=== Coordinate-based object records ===

_____

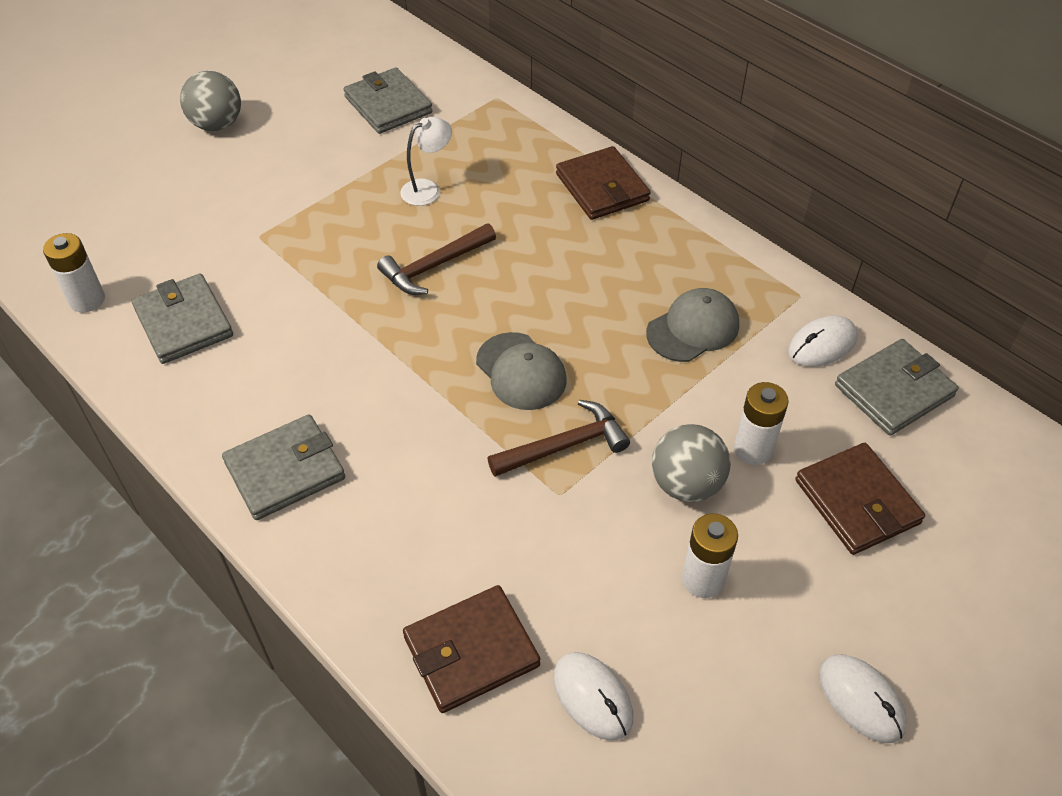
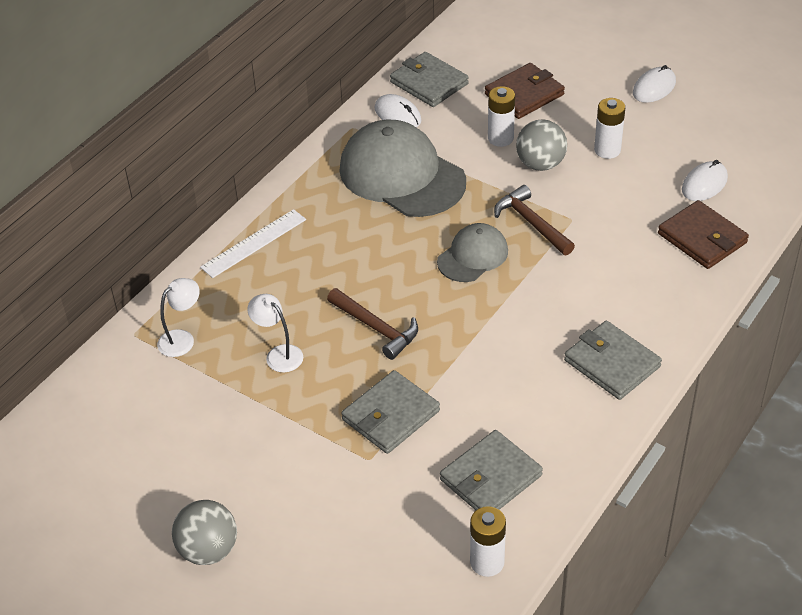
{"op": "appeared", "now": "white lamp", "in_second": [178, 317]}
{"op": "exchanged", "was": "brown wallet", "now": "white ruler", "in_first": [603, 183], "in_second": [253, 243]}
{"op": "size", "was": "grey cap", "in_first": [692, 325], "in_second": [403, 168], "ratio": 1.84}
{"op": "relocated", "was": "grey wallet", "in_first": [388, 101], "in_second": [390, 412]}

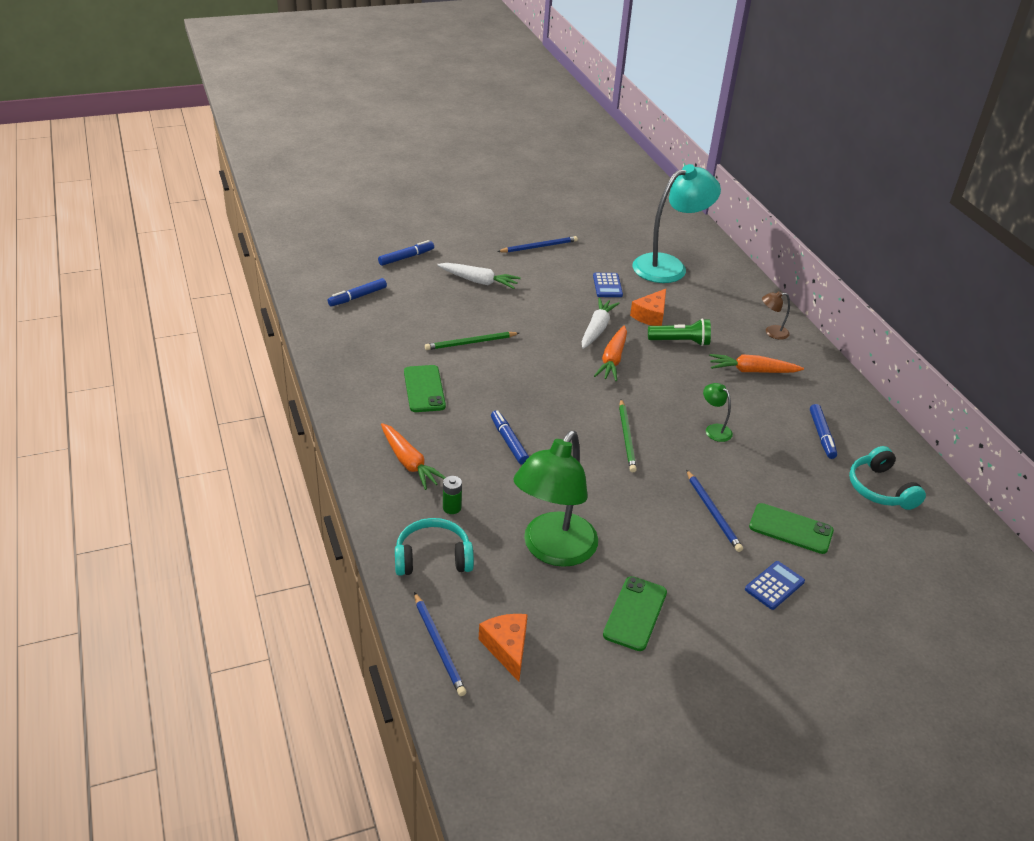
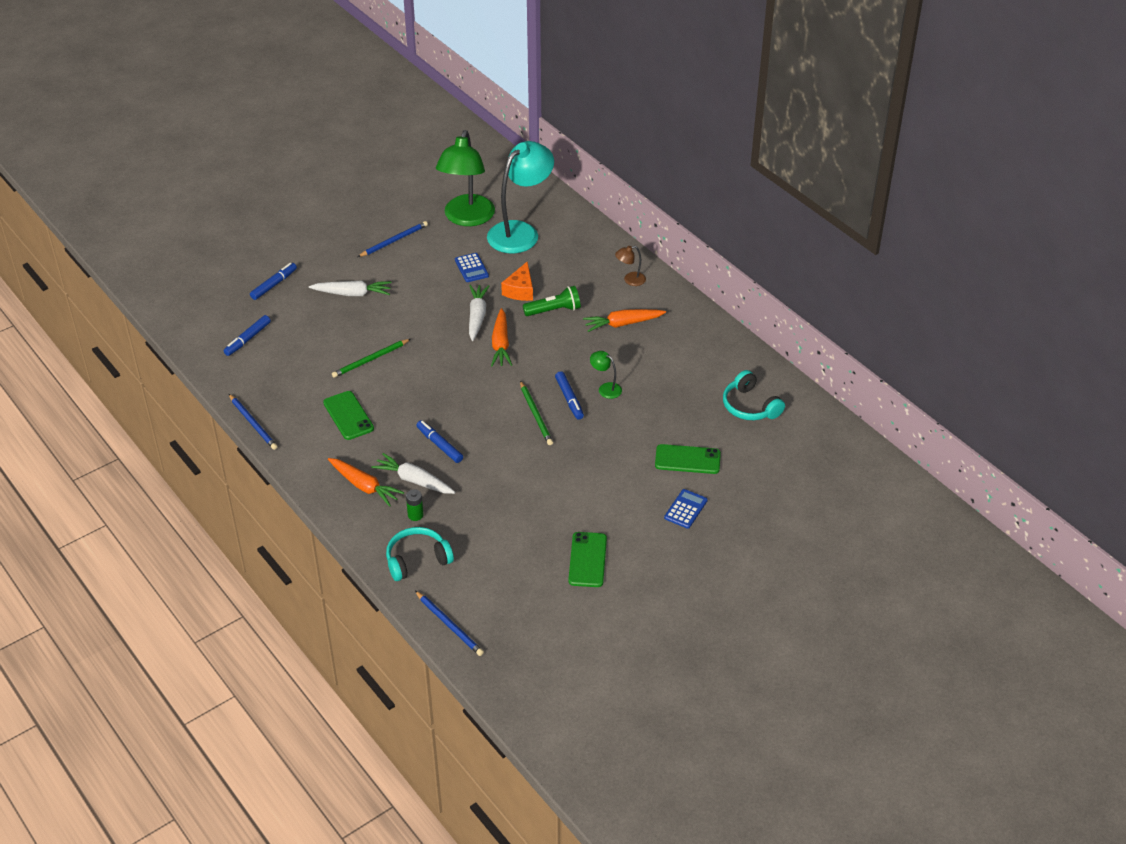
{"op": "relocated", "was": "blue pencil", "in_first": [714, 511], "in_second": [253, 422]}
{"op": "appeared", "now": "white carrot", "in_second": [413, 473]}
{"op": "relocated", "was": "green lamp", "in_first": [555, 499], "in_second": [465, 178]}
{"op": "relocated", "was": "blue marker", "in_first": [823, 431], "in_second": [569, 395]}
{"op": "missing", "was": "orange cheese", "in_first": [503, 648]}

_____

=== GOAL OF THE EXERCISE ===
Leave out the pictures and print every line of the data exactly.

=== ANSWER TO THIS PROBLEM ===
{"op": "appeared", "now": "white lamp", "in_second": [178, 317]}
{"op": "exchanged", "was": "brown wallet", "now": "white ruler", "in_first": [603, 183], "in_second": [253, 243]}
{"op": "size", "was": "grey cap", "in_first": [692, 325], "in_second": [403, 168], "ratio": 1.84}
{"op": "relocated", "was": "grey wallet", "in_first": [388, 101], "in_second": [390, 412]}

{"op": "relocated", "was": "blue pencil", "in_first": [714, 511], "in_second": [253, 422]}
{"op": "appeared", "now": "white carrot", "in_second": [413, 473]}
{"op": "relocated", "was": "green lamp", "in_first": [555, 499], "in_second": [465, 178]}
{"op": "relocated", "was": "blue marker", "in_first": [823, 431], "in_second": [569, 395]}
{"op": "missing", "was": "orange cheese", "in_first": [503, 648]}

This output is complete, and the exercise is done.